Exercise brief: Copy out the entire listing below line for line, with every word and mark unchanged.

Stored data:

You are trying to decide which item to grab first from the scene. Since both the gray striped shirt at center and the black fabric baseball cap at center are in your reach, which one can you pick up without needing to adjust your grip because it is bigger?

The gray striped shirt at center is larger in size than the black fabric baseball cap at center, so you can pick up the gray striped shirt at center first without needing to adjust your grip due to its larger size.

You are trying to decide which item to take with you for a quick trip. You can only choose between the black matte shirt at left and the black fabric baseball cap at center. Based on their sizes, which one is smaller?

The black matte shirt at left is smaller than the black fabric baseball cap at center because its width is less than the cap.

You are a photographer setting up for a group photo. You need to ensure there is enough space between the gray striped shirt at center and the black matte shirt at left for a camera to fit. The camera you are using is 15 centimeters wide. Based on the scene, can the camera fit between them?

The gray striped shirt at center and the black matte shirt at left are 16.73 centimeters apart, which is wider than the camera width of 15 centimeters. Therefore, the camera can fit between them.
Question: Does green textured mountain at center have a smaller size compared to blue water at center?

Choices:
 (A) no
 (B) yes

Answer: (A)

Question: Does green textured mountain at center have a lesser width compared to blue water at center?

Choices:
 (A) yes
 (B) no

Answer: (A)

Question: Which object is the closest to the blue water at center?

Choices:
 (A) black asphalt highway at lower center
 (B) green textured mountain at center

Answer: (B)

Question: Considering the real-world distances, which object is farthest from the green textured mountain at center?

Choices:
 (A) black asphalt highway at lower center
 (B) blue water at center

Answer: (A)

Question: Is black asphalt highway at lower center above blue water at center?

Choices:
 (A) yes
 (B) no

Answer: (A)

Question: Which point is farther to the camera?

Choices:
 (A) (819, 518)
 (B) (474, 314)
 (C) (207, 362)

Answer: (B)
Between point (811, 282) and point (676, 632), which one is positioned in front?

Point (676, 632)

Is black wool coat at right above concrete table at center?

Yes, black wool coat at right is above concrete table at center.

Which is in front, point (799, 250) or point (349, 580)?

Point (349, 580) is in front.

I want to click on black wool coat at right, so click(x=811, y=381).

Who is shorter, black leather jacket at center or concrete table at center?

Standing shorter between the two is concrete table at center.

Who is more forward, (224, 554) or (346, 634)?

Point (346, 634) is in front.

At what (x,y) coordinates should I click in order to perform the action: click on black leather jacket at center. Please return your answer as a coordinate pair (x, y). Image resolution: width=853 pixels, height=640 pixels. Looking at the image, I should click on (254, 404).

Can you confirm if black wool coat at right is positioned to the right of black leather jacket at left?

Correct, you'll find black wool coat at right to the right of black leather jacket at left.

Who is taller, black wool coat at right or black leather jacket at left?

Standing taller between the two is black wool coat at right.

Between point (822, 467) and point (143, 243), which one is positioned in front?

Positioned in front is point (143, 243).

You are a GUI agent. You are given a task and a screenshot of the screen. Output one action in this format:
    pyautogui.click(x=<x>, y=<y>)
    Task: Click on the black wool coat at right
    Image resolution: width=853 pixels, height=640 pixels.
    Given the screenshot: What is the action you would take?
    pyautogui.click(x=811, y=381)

Result of this exercise:
You are trying to decide which item to grab first from the scene. Since both the gray striped shirt at center and the black fabric baseball cap at center are in your reach, which one can you pick up without needing to adjust your grip because it is bigger?

The gray striped shirt at center is larger in size than the black fabric baseball cap at center, so you can pick up the gray striped shirt at center first without needing to adjust your grip due to its larger size.

You are trying to decide which item to take with you for a quick trip. You can only choose between the black matte shirt at left and the black fabric baseball cap at center. Based on their sizes, which one is smaller?

The black matte shirt at left is smaller than the black fabric baseball cap at center because its width is less than the cap.

You are a photographer setting up for a group photo. You need to ensure there is enough space between the gray striped shirt at center and the black matte shirt at left for a camera to fit. The camera you are using is 15 centimeters wide. Based on the scene, can the camera fit between them?

The gray striped shirt at center and the black matte shirt at left are 16.73 centimeters apart, which is wider than the camera width of 15 centimeters. Therefore, the camera can fit between them.
Question: Does green textured mountain at center have a smaller size compared to blue water at center?

Choices:
 (A) no
 (B) yes

Answer: (A)

Question: Does green textured mountain at center have a lesser width compared to blue water at center?

Choices:
 (A) yes
 (B) no

Answer: (A)

Question: Which object is the closest to the blue water at center?

Choices:
 (A) black asphalt highway at lower center
 (B) green textured mountain at center

Answer: (B)

Question: Considering the real-world distances, which object is farthest from the green textured mountain at center?

Choices:
 (A) black asphalt highway at lower center
 (B) blue water at center

Answer: (A)

Question: Is black asphalt highway at lower center above blue water at center?

Choices:
 (A) yes
 (B) no

Answer: (A)

Question: Which point is farther to the camera?

Choices:
 (A) (819, 518)
 (B) (474, 314)
 (C) (207, 362)

Answer: (B)
Between point (811, 282) and point (676, 632), which one is positioned in front?

Point (676, 632)

Is black wool coat at right above concrete table at center?

Yes, black wool coat at right is above concrete table at center.

Which is in front, point (799, 250) or point (349, 580)?

Point (349, 580) is in front.

I want to click on black wool coat at right, so click(x=811, y=381).

Who is shorter, black leather jacket at center or concrete table at center?

Standing shorter between the two is concrete table at center.

Who is more forward, (224, 554) or (346, 634)?

Point (346, 634) is in front.

At what (x,y) coordinates should I click in order to perform the action: click on black leather jacket at center. Please return your answer as a coordinate pair (x, y). Image resolution: width=853 pixels, height=640 pixels. Looking at the image, I should click on (254, 404).

Can you confirm if black wool coat at right is positioned to the right of black leather jacket at left?

Correct, you'll find black wool coat at right to the right of black leather jacket at left.

Who is taller, black wool coat at right or black leather jacket at left?

Standing taller between the two is black wool coat at right.

Between point (822, 467) and point (143, 243), which one is positioned in front?

Positioned in front is point (143, 243).

You are a GUI agent. You are given a task and a screenshot of the screen. Output one action in this format:
    pyautogui.click(x=<x>, y=<y>)
    Task: Click on the black wool coat at right
    Image resolution: width=853 pixels, height=640 pixels.
    Given the screenshot: What is the action you would take?
    pyautogui.click(x=811, y=381)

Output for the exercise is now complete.